YOUR TASK: Compute how many lines in the records below contain the string "grey" and give that number without other output.
** Opening RECORDS block **
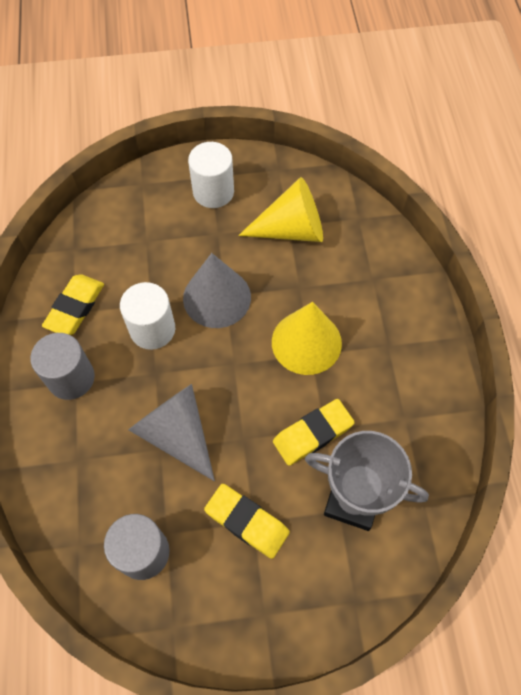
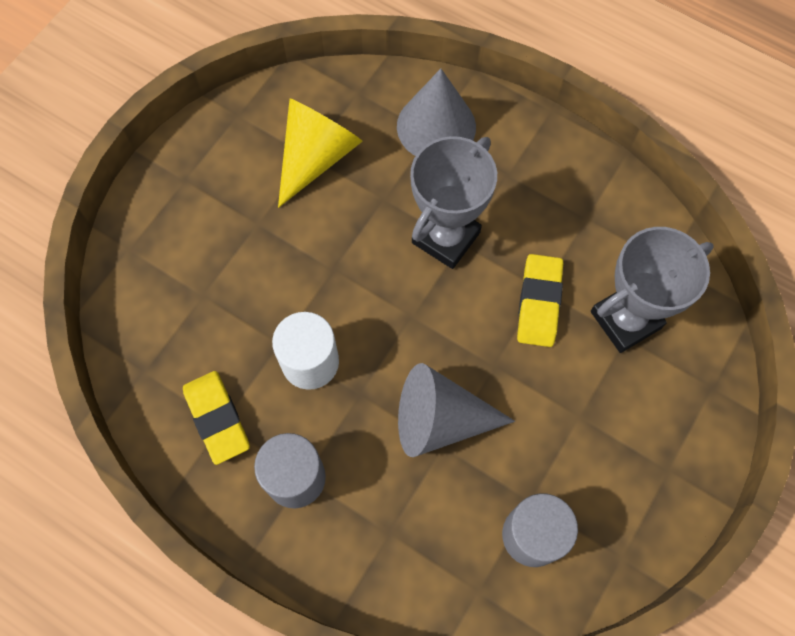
camera: 50 degrees left, 5 degrees up
(213, 192) = (206, 191): white cylinder -> none
(217, 297) = (329, 278): grey cone -> grey cone (436, 126)
(247, 522) = (575, 422): yellow eraser -> none
(306, 342) = (446, 237): yellow cone -> grey trophy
** Closing RECORDS block **
ANSWER TO THIS TASK: 2